=== EXERCISE ===
Restate the listing exactly and in full.

=== GIVEN DATA ===
○ ○ ○ ○ ○
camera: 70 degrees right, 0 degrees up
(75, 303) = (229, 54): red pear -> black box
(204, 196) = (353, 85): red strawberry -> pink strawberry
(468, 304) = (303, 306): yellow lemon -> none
○ ○ ○ ○ ○
=== TASK RESPONSE ===
camera: 70 degrees right, 0 degrees up
(75, 303) = (229, 54): red pear -> black box
(204, 196) = (353, 85): red strawberry -> pink strawberry
(468, 304) = (303, 306): yellow lemon -> none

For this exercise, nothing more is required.